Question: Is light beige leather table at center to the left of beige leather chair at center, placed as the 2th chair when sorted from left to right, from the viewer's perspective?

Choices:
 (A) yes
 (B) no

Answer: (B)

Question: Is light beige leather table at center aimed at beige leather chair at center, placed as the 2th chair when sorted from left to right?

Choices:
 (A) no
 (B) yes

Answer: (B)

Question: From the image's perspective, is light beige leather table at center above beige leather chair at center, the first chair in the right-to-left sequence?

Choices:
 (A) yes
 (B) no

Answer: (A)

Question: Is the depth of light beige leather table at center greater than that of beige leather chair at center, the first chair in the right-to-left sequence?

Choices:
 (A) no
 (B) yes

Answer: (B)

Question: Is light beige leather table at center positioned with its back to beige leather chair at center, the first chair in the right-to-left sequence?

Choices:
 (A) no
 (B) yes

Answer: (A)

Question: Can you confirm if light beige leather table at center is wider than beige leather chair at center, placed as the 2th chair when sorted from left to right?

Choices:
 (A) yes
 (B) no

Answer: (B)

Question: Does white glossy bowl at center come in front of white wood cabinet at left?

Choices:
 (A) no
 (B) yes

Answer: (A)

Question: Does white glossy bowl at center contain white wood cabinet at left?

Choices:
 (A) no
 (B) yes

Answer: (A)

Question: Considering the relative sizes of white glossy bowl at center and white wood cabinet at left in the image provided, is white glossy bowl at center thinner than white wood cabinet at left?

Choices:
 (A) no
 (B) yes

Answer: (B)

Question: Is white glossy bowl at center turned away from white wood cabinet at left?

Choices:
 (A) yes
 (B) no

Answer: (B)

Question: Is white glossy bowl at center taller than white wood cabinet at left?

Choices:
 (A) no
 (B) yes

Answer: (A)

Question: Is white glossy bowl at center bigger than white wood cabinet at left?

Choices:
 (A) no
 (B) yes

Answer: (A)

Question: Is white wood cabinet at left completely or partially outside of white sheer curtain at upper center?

——————

# What is asked:
Copy out each line of the items above that contains the string "perspective", counting only matches in the same letter case.

# Complete response:
Question: Is light beige leather table at center to the left of beige leather chair at center, placed as the 2th chair when sorted from left to right, from the viewer's perspective?
Question: From the image's perspective, is light beige leather table at center above beige leather chair at center, the first chair in the right-to-left sequence?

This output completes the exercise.